THE TASK - Pull each line containing "yellow" out of the listing below.

***** EXERCISE DATA

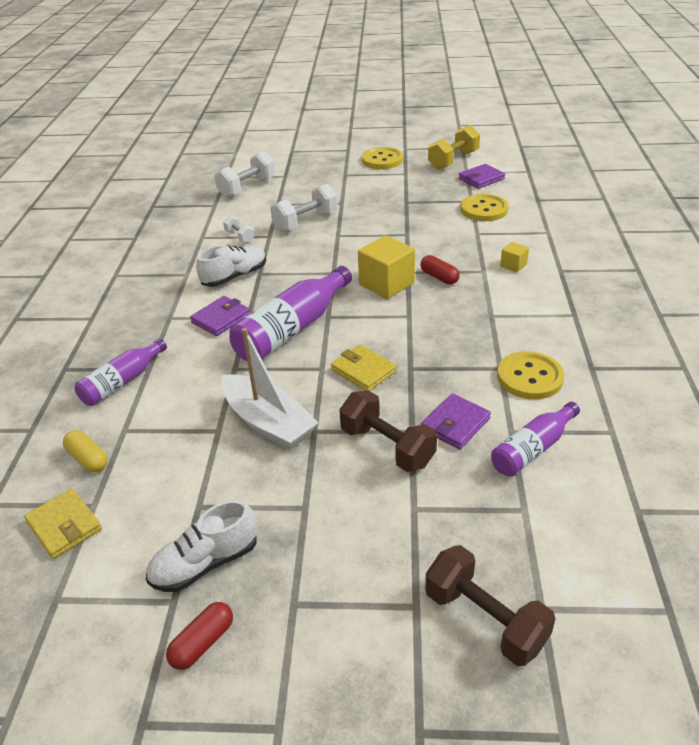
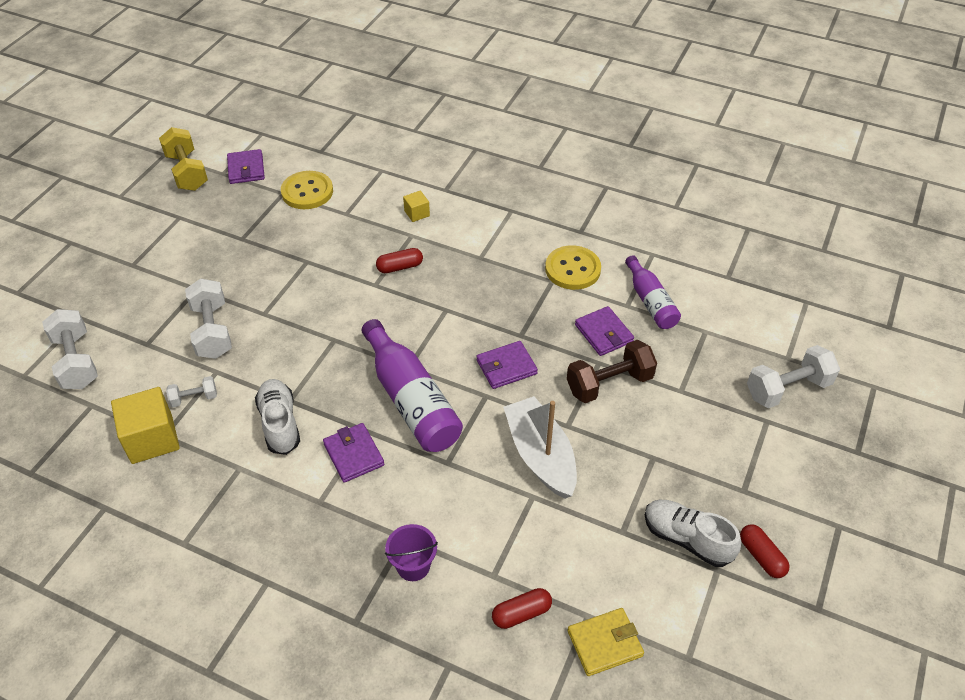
camera: 70 degrees left, 10 degrees up
(88, 459) = (521, 613): yellow capsule -> red capsule
(122, 382) = (413, 566): purple bottle -> purple bucket
(205, 563) = (687, 539): white shoe -> white shoe turned 135 degrees clockwise
(268, 422) = (540, 455): white boat -> white boat turned 90 degrees counterclockwise
(363, 370) = (506, 367): yellow wallet -> purple wallet
(382, 160) = (128, 223): yellow button -> none
(386, 284) = (384, 306): yellow cube -> yellow cube (152, 439)
(485, 619) = (787, 389): brown dumbbell -> white dumbbell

**********

RESPONSE FOR THIS EXERCISE -
(88, 459) = (521, 613): yellow capsule -> red capsule
(363, 370) = (506, 367): yellow wallet -> purple wallet
(382, 160) = (128, 223): yellow button -> none
(386, 284) = (384, 306): yellow cube -> yellow cube (152, 439)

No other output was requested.